(The data begins)

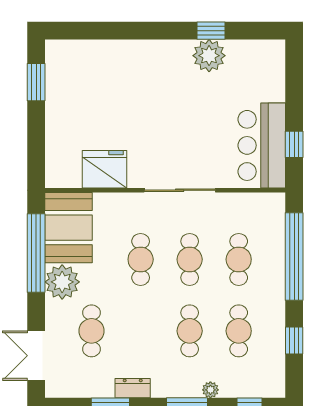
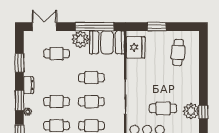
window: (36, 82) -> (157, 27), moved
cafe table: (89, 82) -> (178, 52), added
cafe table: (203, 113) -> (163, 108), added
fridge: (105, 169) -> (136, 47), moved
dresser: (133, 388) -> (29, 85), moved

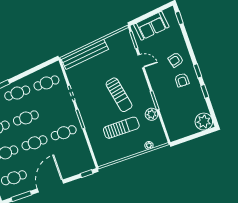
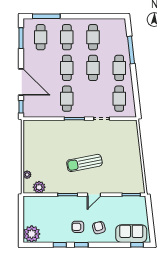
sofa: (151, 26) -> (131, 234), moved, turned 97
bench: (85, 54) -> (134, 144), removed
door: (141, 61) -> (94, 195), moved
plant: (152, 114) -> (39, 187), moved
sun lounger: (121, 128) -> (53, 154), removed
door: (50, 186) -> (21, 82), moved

(The data ends)

- [Prompt]
Each line from the one with "bench: (85, 54) -> (134, 144), removed" through the end of the records above should be written out exactly. No other line should appear.

- [Your response]
bench: (85, 54) -> (134, 144), removed
door: (141, 61) -> (94, 195), moved
plant: (152, 114) -> (39, 187), moved
sun lounger: (121, 128) -> (53, 154), removed
door: (50, 186) -> (21, 82), moved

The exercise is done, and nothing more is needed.